++++ DATASET ENTRIES
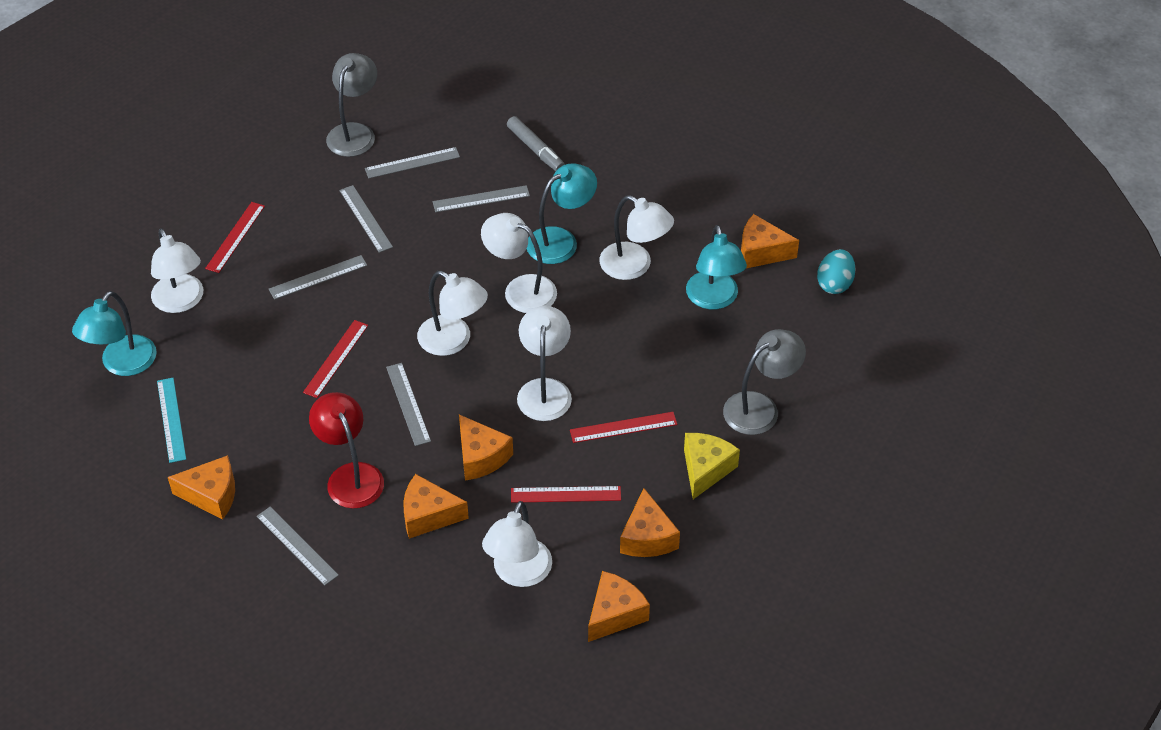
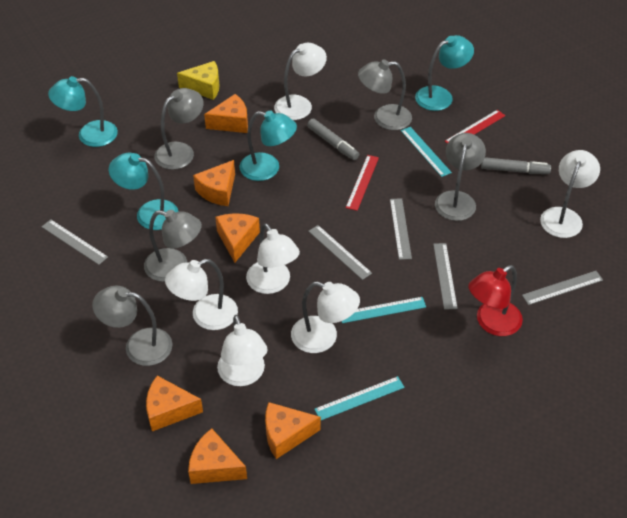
grey lamp: 2 -> 5
grey marker: 1 -> 2
grey ruler: 6 -> 5
red ruler: 4 -> 2
turquoise egg: 1 -> 0
turquoise lamp: 3 -> 4
turquoise ruler: 1 -> 3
++++++++
## [TASK OBJECTIVE]
Copy each line above where the string "turquoise" occurs.

## [SOLUTION FOR THIS PROBLEM]
turquoise egg: 1 -> 0
turquoise lamp: 3 -> 4
turquoise ruler: 1 -> 3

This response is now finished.